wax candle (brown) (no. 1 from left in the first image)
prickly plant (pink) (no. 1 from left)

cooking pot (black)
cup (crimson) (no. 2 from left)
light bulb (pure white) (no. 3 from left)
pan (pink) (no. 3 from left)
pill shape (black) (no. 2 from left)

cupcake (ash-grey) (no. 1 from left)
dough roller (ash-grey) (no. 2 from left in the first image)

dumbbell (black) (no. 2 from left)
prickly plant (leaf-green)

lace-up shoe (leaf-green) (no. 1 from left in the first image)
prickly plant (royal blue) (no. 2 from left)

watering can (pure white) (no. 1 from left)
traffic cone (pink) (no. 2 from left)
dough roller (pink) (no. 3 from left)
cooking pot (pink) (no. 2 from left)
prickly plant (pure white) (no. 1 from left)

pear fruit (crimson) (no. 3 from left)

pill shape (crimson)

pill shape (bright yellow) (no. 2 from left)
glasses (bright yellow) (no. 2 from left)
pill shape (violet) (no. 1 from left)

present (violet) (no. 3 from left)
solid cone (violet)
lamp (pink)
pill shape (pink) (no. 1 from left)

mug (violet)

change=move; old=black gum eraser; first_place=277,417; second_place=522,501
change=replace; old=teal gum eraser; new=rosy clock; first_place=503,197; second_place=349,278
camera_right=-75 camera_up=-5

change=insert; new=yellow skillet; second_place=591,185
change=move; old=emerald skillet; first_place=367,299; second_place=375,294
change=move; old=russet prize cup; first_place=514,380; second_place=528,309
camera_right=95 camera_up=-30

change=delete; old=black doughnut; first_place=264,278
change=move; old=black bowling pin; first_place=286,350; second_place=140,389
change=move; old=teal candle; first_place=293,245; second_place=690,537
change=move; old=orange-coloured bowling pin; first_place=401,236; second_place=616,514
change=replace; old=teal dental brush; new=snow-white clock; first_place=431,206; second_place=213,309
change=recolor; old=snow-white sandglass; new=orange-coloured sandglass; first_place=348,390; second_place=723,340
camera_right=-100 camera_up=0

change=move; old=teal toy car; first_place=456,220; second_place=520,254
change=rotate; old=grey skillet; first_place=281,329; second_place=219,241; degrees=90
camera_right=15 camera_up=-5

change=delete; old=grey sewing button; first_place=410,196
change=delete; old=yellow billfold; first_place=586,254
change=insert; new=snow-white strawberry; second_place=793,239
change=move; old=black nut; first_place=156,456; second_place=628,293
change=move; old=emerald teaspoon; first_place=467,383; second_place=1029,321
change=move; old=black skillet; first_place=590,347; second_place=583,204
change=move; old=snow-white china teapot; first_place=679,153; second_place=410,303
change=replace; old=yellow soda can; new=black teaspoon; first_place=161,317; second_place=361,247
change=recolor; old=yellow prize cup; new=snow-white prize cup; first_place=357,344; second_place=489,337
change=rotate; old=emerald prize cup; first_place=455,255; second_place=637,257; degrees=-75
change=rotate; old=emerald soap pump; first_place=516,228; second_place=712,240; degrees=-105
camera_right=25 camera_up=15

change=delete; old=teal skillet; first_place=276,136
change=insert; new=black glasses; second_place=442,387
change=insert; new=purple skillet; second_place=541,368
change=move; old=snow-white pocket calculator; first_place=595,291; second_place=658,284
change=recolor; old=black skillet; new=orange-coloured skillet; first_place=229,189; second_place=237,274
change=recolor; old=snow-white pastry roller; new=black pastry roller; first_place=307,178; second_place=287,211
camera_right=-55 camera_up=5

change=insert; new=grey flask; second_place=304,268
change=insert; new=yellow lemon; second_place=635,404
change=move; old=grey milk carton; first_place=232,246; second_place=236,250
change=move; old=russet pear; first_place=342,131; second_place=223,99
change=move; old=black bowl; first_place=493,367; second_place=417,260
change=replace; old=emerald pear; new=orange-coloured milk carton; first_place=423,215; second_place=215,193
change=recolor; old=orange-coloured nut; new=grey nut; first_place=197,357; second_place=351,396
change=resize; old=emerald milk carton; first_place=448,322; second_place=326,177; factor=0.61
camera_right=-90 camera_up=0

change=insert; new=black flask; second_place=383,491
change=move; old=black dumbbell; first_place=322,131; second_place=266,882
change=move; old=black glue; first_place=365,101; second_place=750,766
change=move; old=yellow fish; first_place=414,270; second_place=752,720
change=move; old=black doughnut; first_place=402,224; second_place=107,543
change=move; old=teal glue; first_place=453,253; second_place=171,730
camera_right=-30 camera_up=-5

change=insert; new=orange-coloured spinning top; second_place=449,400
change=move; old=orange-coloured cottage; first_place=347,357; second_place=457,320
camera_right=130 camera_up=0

# # #

## Assigned task
From the material above, set down exactly the lines starting at the one with "cooking pot (pink) (no. 2 from left)" and ending at the one with "camera_right=-100 camera_up=0", end lines included.

## Exercise output
cooking pot (pink) (no. 2 from left)
prickly plant (pure white) (no. 1 from left)

pear fruit (crimson) (no. 3 from left)

pill shape (crimson)

pill shape (bright yellow) (no. 2 from left)
glasses (bright yellow) (no. 2 from left)
pill shape (violet) (no. 1 from left)

present (violet) (no. 3 from left)
solid cone (violet)
lamp (pink)
pill shape (pink) (no. 1 from left)

mug (violet)

change=move; old=black gum eraser; first_place=277,417; second_place=522,501
change=replace; old=teal gum eraser; new=rosy clock; first_place=503,197; second_place=349,278
camera_right=-75 camera_up=-5

change=insert; new=yellow skillet; second_place=591,185
change=move; old=emerald skillet; first_place=367,299; second_place=375,294
change=move; old=russet prize cup; first_place=514,380; second_place=528,309
camera_right=95 camera_up=-30

change=delete; old=black doughnut; first_place=264,278
change=move; old=black bowling pin; first_place=286,350; second_place=140,389
change=move; old=teal candle; first_place=293,245; second_place=690,537
change=move; old=orange-coloured bowling pin; first_place=401,236; second_place=616,514
change=replace; old=teal dental brush; new=snow-white clock; first_place=431,206; second_place=213,309
change=recolor; old=snow-white sandglass; new=orange-coloured sandglass; first_place=348,390; second_place=723,340
camera_right=-100 camera_up=0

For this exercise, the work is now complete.